PROBLEM >> The full set of entries must be copied exactly.

SUPPLIED DATA >>
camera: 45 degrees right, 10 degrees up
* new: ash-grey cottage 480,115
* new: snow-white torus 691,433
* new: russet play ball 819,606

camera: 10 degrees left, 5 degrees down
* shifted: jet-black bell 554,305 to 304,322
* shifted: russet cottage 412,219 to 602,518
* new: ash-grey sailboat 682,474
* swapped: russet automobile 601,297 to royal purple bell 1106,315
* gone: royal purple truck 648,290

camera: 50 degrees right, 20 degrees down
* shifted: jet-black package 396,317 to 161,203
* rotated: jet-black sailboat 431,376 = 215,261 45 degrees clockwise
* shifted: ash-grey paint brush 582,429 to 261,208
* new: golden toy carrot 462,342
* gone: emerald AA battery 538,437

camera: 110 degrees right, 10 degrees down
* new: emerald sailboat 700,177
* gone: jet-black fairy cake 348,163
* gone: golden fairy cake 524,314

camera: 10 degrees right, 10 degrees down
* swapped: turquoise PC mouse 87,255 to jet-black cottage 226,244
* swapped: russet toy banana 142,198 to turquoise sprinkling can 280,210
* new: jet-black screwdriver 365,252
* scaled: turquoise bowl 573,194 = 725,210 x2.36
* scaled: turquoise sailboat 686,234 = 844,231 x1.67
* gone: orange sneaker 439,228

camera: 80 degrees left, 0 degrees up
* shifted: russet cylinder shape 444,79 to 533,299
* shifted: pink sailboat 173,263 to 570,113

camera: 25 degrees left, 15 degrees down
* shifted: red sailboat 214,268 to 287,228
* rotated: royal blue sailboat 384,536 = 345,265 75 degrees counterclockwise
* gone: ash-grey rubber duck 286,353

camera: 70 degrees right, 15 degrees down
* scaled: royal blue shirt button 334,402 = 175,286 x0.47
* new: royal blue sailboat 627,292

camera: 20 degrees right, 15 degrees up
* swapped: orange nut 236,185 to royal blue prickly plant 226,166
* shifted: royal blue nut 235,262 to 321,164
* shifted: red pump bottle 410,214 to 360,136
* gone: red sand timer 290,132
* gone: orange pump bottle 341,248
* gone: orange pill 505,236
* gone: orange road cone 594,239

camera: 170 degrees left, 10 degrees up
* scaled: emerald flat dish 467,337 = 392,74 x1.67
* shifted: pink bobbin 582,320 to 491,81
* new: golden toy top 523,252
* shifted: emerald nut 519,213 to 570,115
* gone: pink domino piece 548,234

SOLVED EXERCISE >>
camera: 45 degrees right, 10 degrees up
* new: ash-grey cottage 480,115
* new: snow-white torus 691,433
* new: russet play ball 819,606

camera: 10 degrees left, 5 degrees down
* shifted: jet-black bell 554,305 to 304,322
* shifted: russet cottage 412,219 to 602,518
* new: ash-grey sailboat 682,474
* swapped: russet automobile 601,297 to royal purple bell 1106,315
* gone: royal purple truck 648,290

camera: 50 degrees right, 20 degrees down
* shifted: jet-black package 396,317 to 161,203
* rotated: jet-black sailboat 431,376 = 215,261 45 degrees clockwise
* shifted: ash-grey paint brush 582,429 to 261,208
* new: golden toy carrot 462,342
* gone: emerald AA battery 538,437

camera: 110 degrees right, 10 degrees down
* new: emerald sailboat 700,177
* gone: jet-black fairy cake 348,163
* gone: golden fairy cake 524,314

camera: 10 degrees right, 10 degrees down
* swapped: turquoise PC mouse 87,255 to jet-black cottage 226,244
* swapped: russet toy banana 142,198 to turquoise sprinkling can 280,210
* new: jet-black screwdriver 365,252
* scaled: turquoise bowl 573,194 = 725,210 x2.36
* scaled: turquoise sailboat 686,234 = 844,231 x1.67
* gone: orange sneaker 439,228

camera: 80 degrees left, 0 degrees up
* shifted: russet cylinder shape 444,79 to 533,299
* shifted: pink sailboat 173,263 to 570,113

camera: 25 degrees left, 15 degrees down
* shifted: red sailboat 214,268 to 287,228
* rotated: royal blue sailboat 384,536 = 345,265 75 degrees counterclockwise
* gone: ash-grey rubber duck 286,353

camera: 70 degrees right, 15 degrees down
* scaled: royal blue shirt button 334,402 = 175,286 x0.47
* new: royal blue sailboat 627,292

camera: 20 degrees right, 15 degrees up
* swapped: orange nut 236,185 to royal blue prickly plant 226,166
* shifted: royal blue nut 235,262 to 321,164
* shifted: red pump bottle 410,214 to 360,136
* gone: red sand timer 290,132
* gone: orange pump bottle 341,248
* gone: orange pill 505,236
* gone: orange road cone 594,239

camera: 170 degrees left, 10 degrees up
* scaled: emerald flat dish 467,337 = 392,74 x1.67
* shifted: pink bobbin 582,320 to 491,81
* new: golden toy top 523,252
* shifted: emerald nut 519,213 to 570,115
* gone: pink domino piece 548,234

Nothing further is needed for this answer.